▸ **Problem to work on**: Return nothing but the lines from the line containing "D4: LED green" through the last line of the records, reproduced exactly.

▸ **Records for the exercise**:
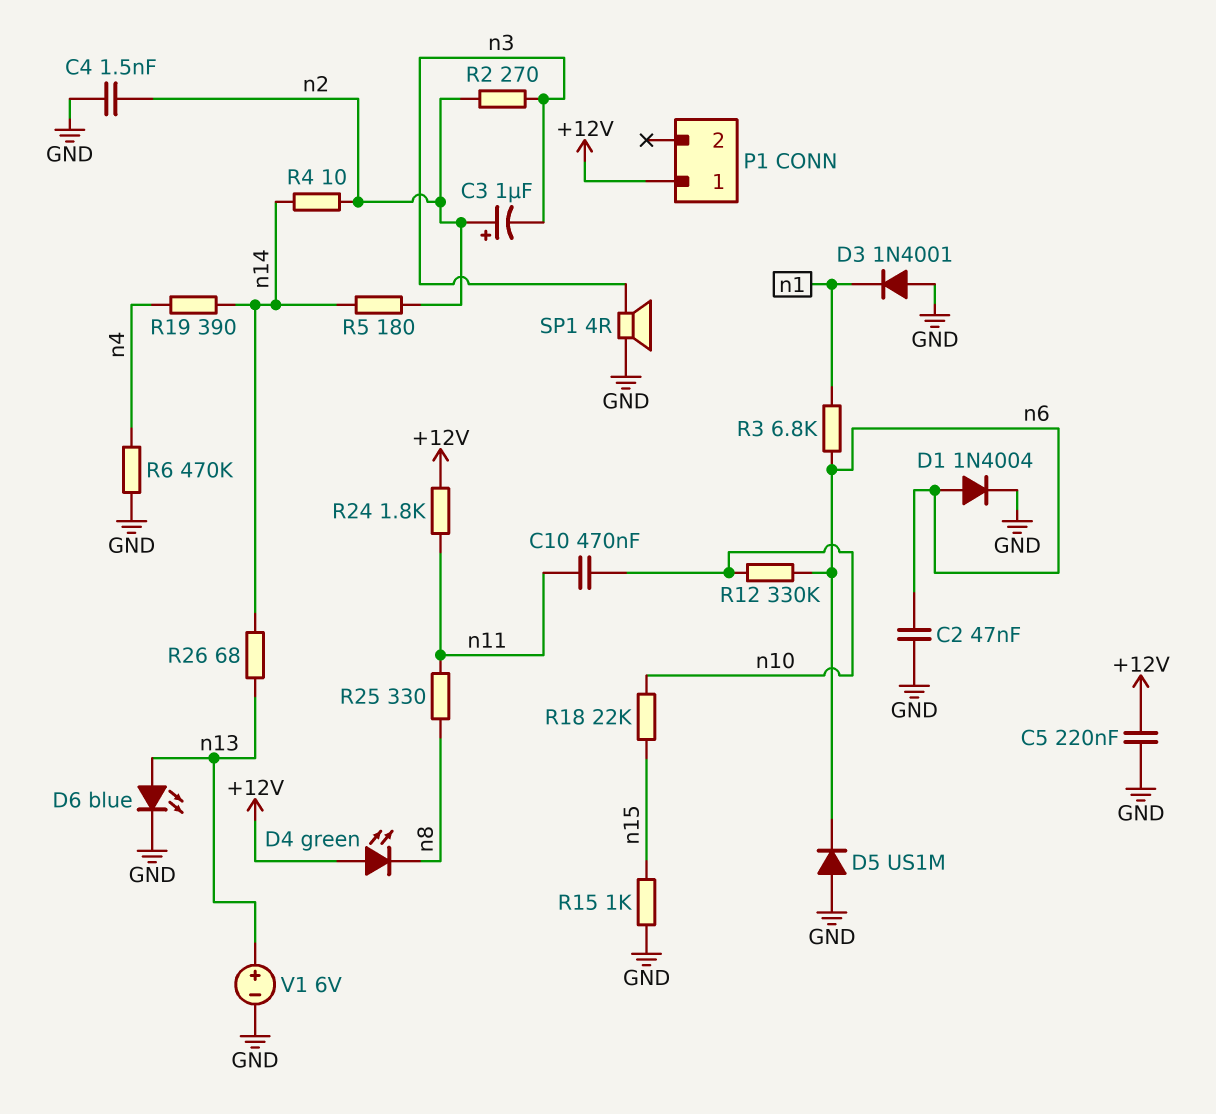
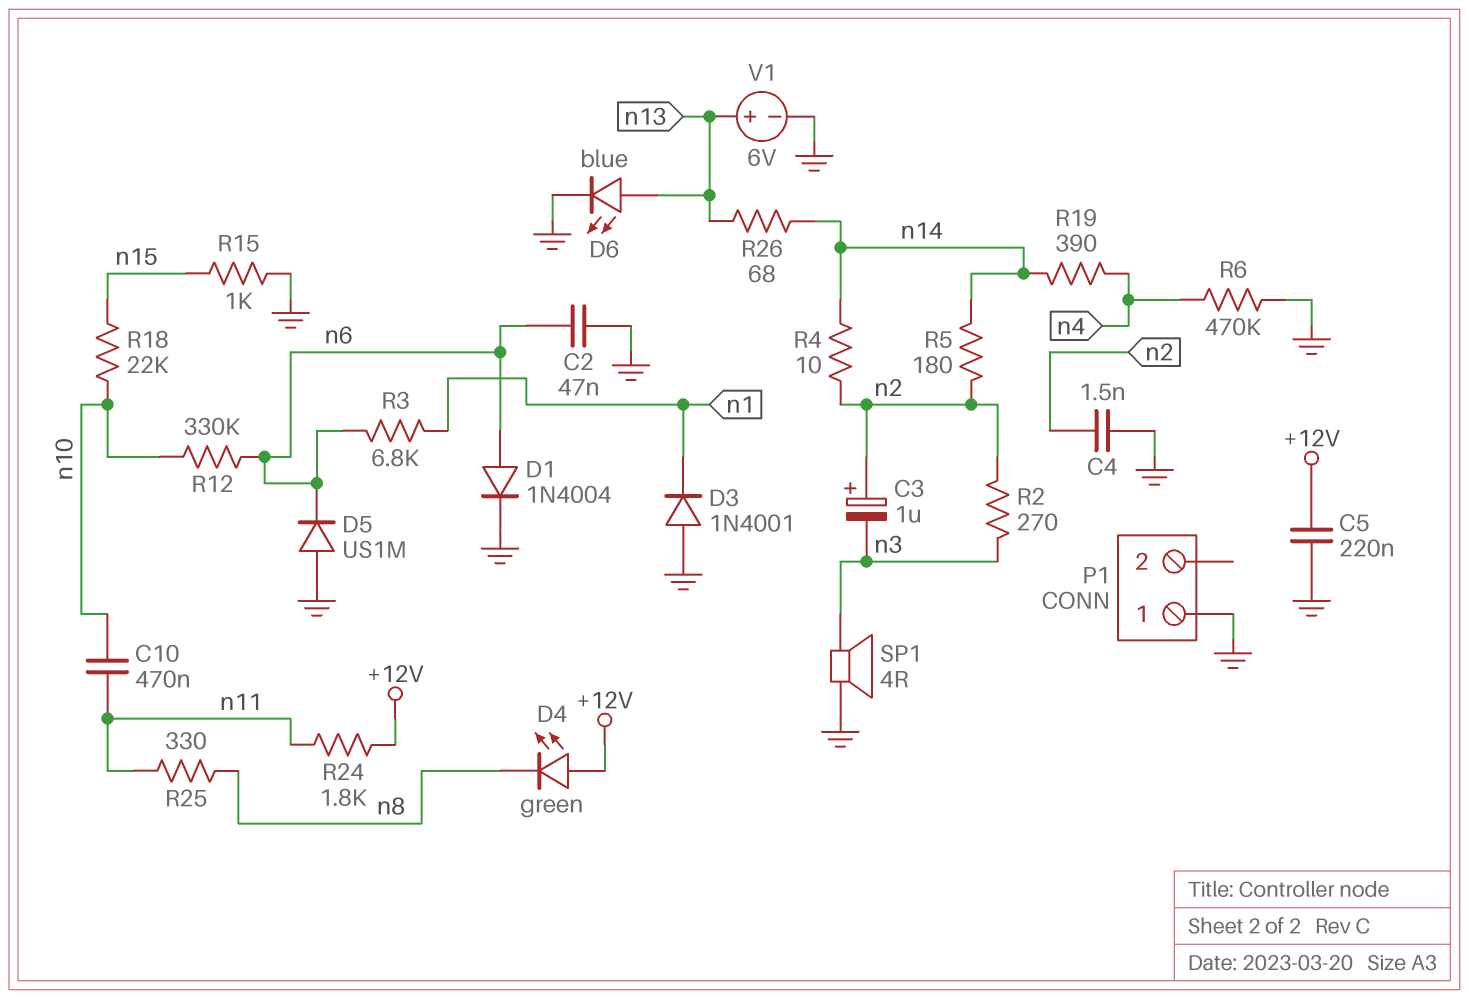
P1 pin 1: +12V -> GND

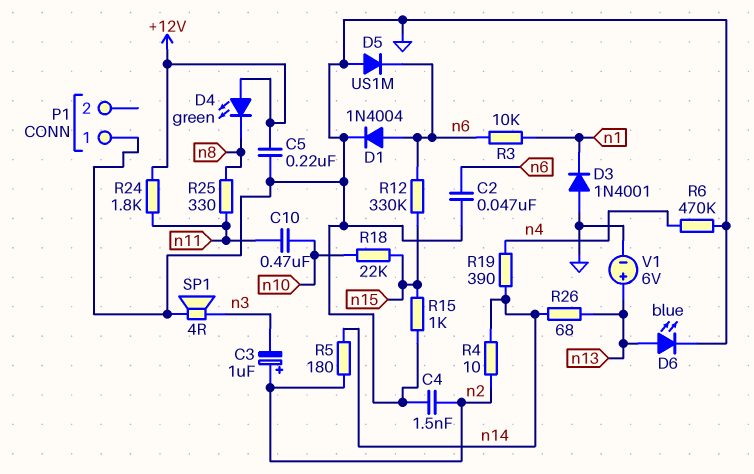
R2: 270 (n2, n3) -> none
R3: 6.8k (n1, n6) -> 10k (n1, n6)
R12: 330k (n6, n10) -> 330k (n6, n15)

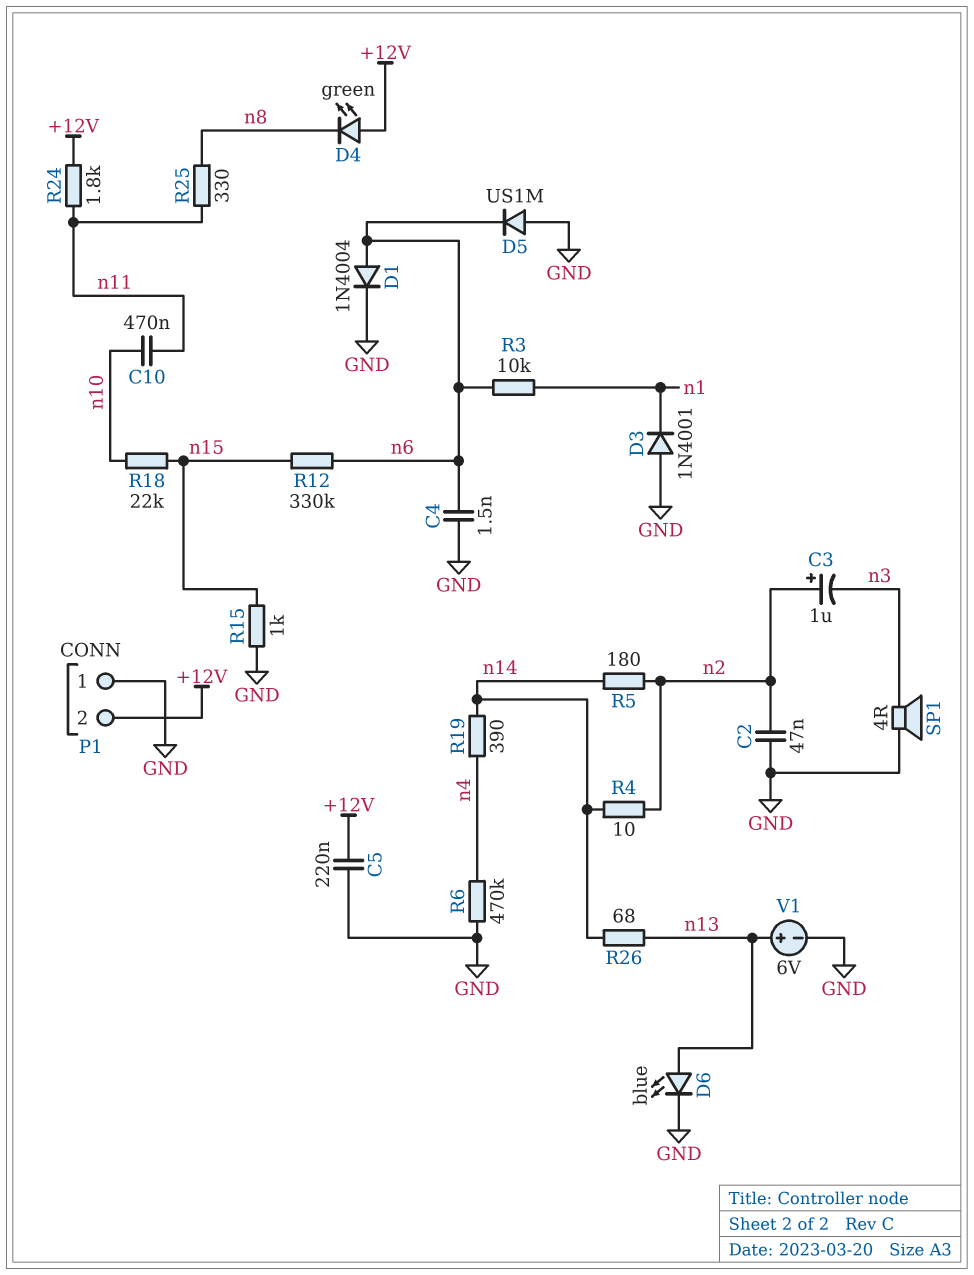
C2: 47nF (GND, n6) -> 47nF (GND, n2)
C4: 1.5nF (GND, n2) -> 1.5nF (GND, n6)
P1 pin 2: none -> +12V

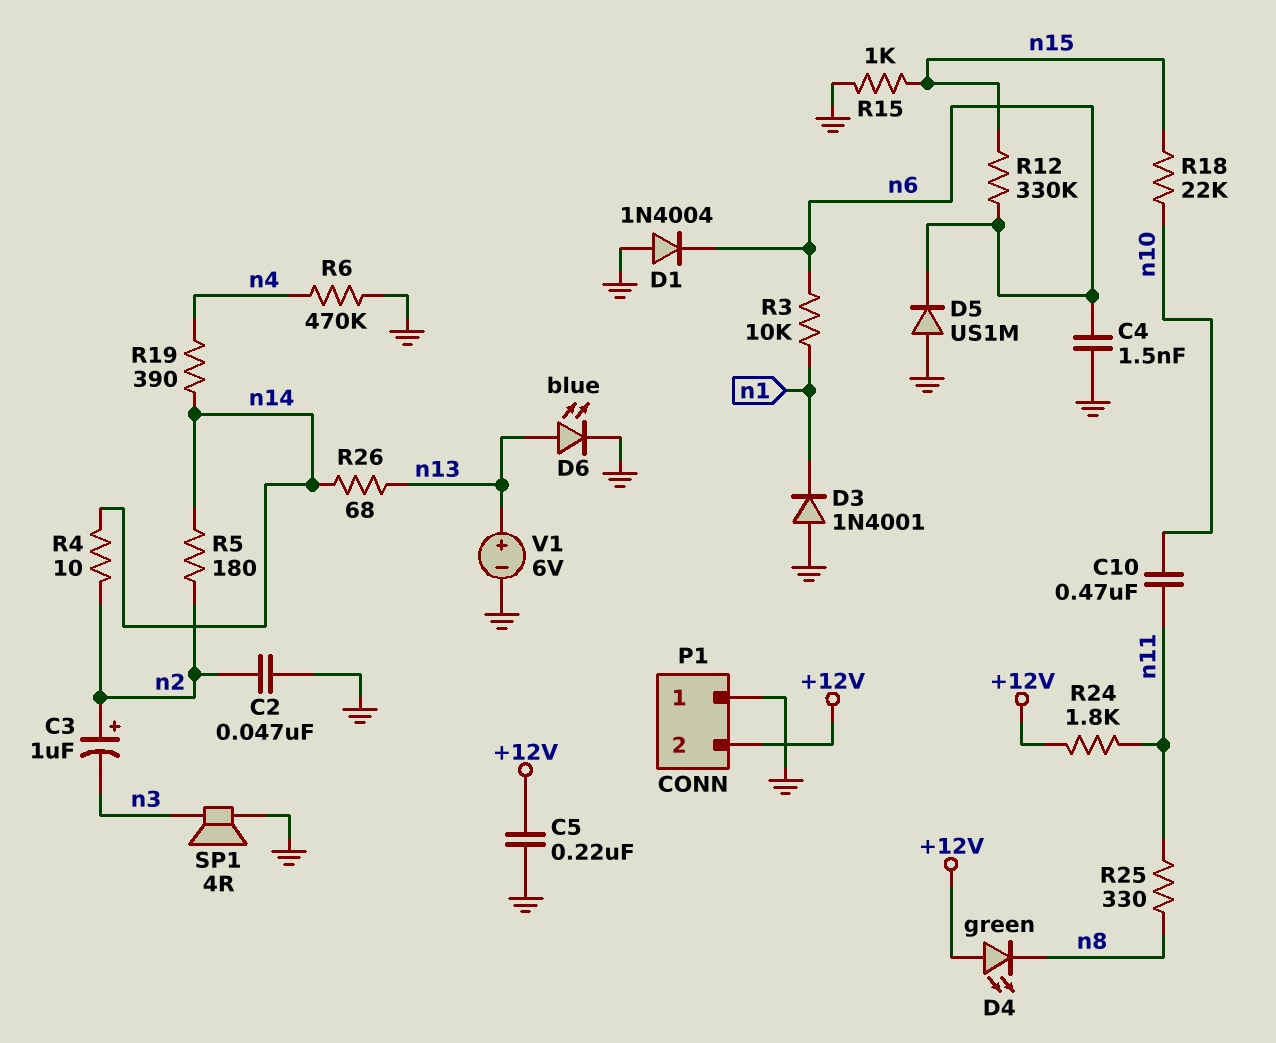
D1: diode 1N4004 (A n6, K GND) -> diode 1N4004 (A GND, K n6)

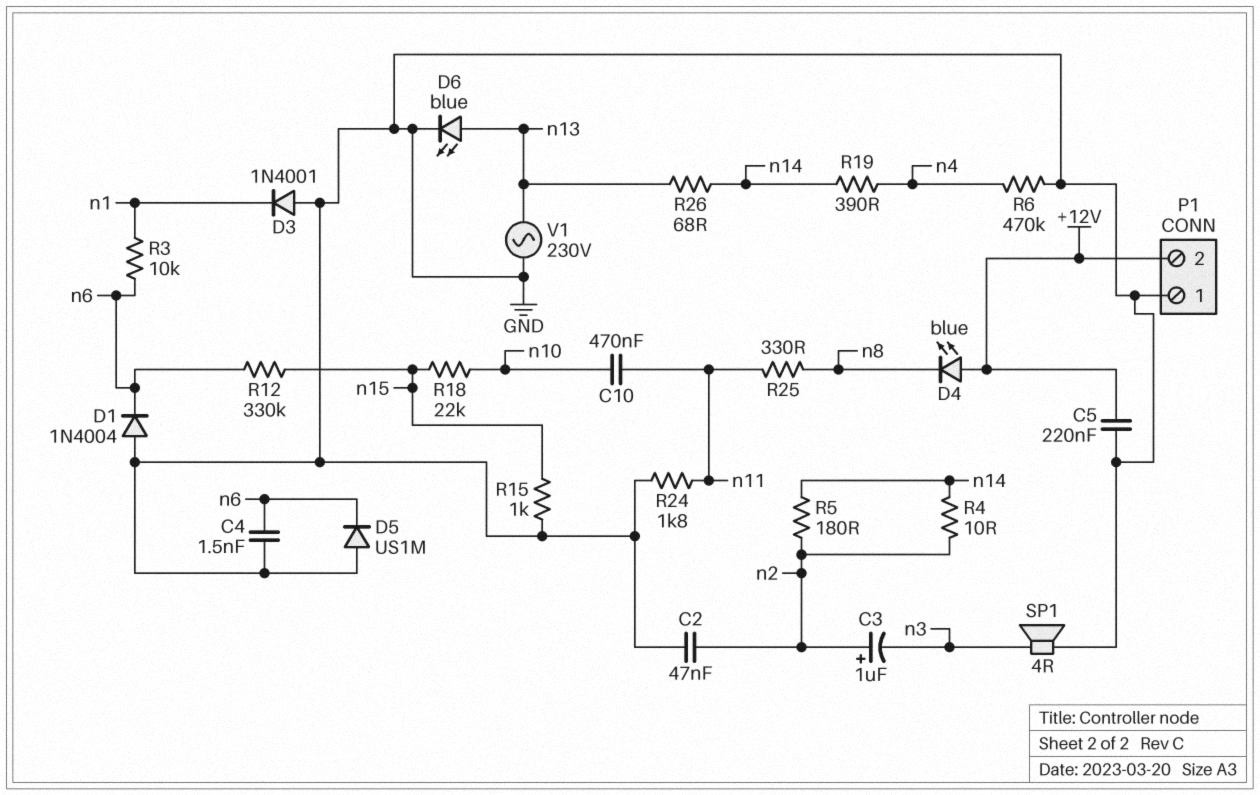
D4: LED green (A +12V, K n8) -> LED blue (A +12V, K n8)
R24: 1.8k (+12V, n11) -> 1.8k (GND, n11)
V1: 6V (plus n13, minus GND) -> AC 230V (GND, n13)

▸ **Task solution**:
D4: LED green (A +12V, K n8) -> LED blue (A +12V, K n8)
R24: 1.8k (+12V, n11) -> 1.8k (GND, n11)
V1: 6V (plus n13, minus GND) -> AC 230V (GND, n13)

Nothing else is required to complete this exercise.